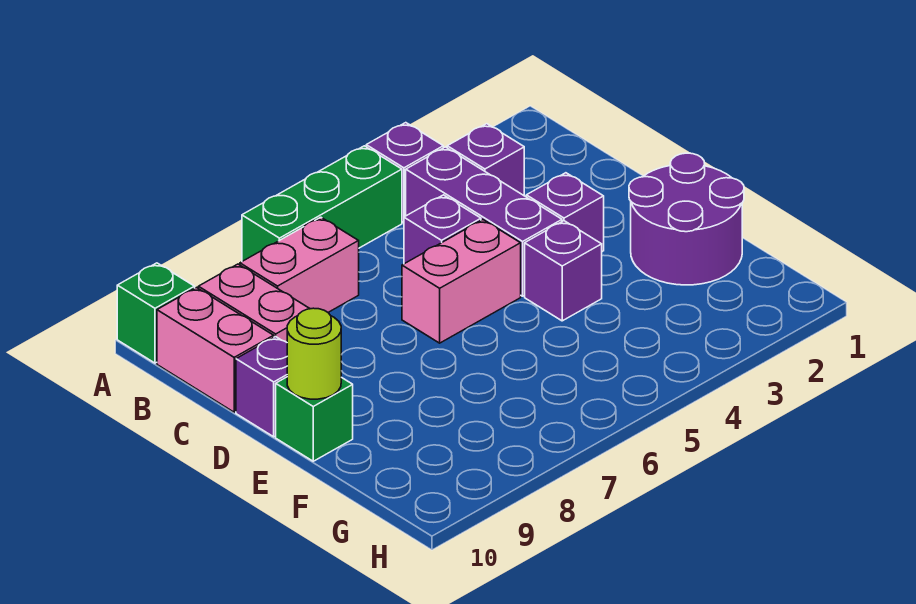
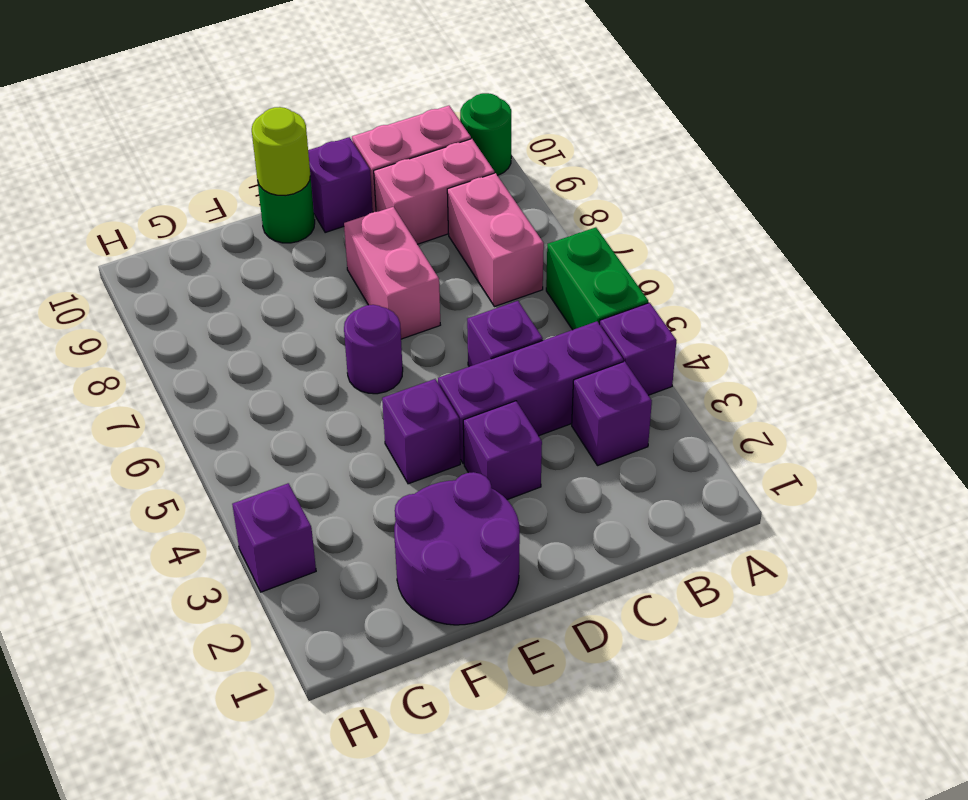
green brick A5:A7 level 1 -> green brick A5:A6 level 1
green brick A10 level 1 -> green round brick A10 level 1
pink brick D5:D6 level 1 -> pink brick D7:D8 level 1
none -> purple round brick E6 level 1
green brick E10 level 1 -> green round brick E10 level 1
none -> purple brick H3 level 1

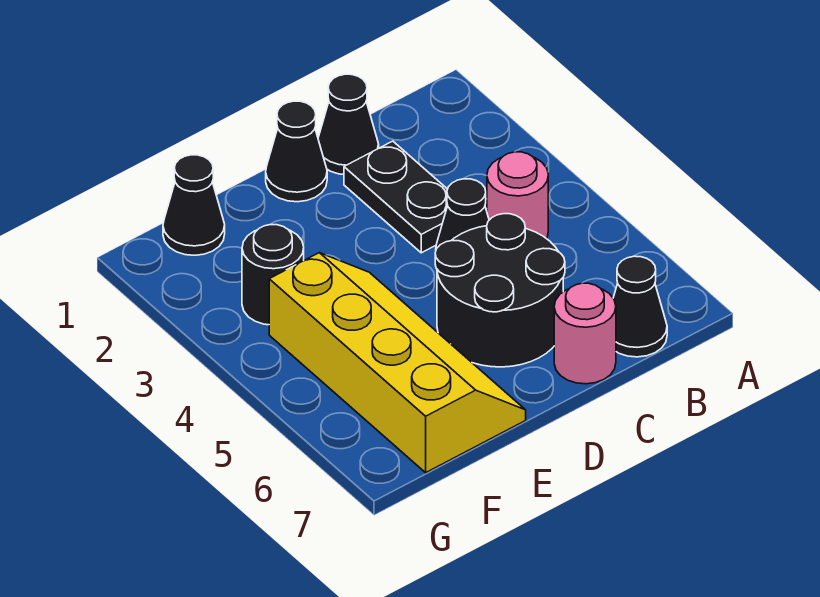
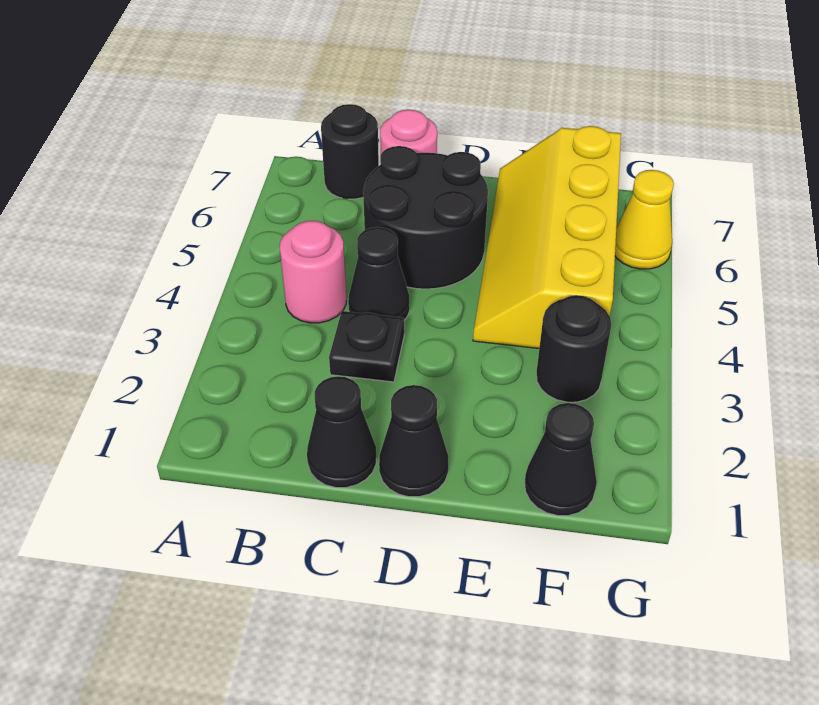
black cone B7 level 1 -> black round brick B7 level 1
black plate C2:C3 level 1 -> black plate C3 level 1
none -> yellow cone G6 level 1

◇ ◇ ◇ ◇

__Task prompt__. Leaving the pictures out, print every line of the listing exactly.

__Expected answer__.
green brick A5:A7 level 1 -> green brick A5:A6 level 1
green brick A10 level 1 -> green round brick A10 level 1
pink brick D5:D6 level 1 -> pink brick D7:D8 level 1
none -> purple round brick E6 level 1
green brick E10 level 1 -> green round brick E10 level 1
none -> purple brick H3 level 1

black cone B7 level 1 -> black round brick B7 level 1
black plate C2:C3 level 1 -> black plate C3 level 1
none -> yellow cone G6 level 1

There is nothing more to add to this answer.